* START INPUT ROWS *

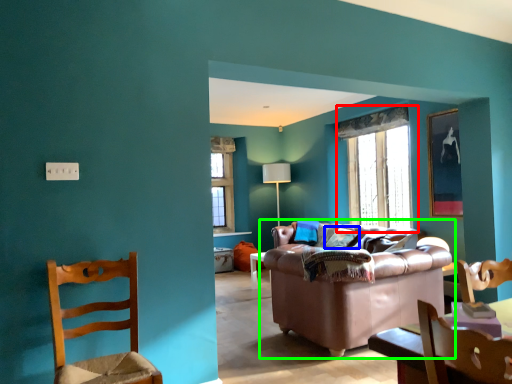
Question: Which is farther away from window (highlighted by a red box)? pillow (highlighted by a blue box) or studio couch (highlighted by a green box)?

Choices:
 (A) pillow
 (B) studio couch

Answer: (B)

* END INPUT ROWS *
* START INPUT ROWS *

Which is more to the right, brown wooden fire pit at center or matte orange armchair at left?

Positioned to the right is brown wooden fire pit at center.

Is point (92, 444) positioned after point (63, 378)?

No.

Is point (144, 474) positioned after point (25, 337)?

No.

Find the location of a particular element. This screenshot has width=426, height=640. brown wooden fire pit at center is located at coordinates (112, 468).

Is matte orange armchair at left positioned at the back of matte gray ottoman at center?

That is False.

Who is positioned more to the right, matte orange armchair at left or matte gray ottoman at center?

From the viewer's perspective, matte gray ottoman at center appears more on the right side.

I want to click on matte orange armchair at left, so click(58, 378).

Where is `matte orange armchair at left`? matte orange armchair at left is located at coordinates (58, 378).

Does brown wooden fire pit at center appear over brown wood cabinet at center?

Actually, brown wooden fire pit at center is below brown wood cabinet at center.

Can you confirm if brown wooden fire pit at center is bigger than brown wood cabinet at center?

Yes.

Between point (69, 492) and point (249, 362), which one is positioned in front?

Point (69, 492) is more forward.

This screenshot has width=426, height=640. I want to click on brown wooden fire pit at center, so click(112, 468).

* END INPUT ROWS *

> _TASK OBJECTIVE_: Rewrite only the lines from the line with "Who is positioned" to the line with "coordinates (58, 378).", changing "ottoman" to "footstool" and leaving everything else the same.

> _RESPONSE FOR THIS EXERCISE_:
Who is positioned more to the right, matte orange armchair at left or matte gray footstool at center?

From the viewer's perspective, matte gray footstool at center appears more on the right side.

I want to click on matte orange armchair at left, so click(58, 378).

Where is `matte orange armchair at left`? matte orange armchair at left is located at coordinates (58, 378).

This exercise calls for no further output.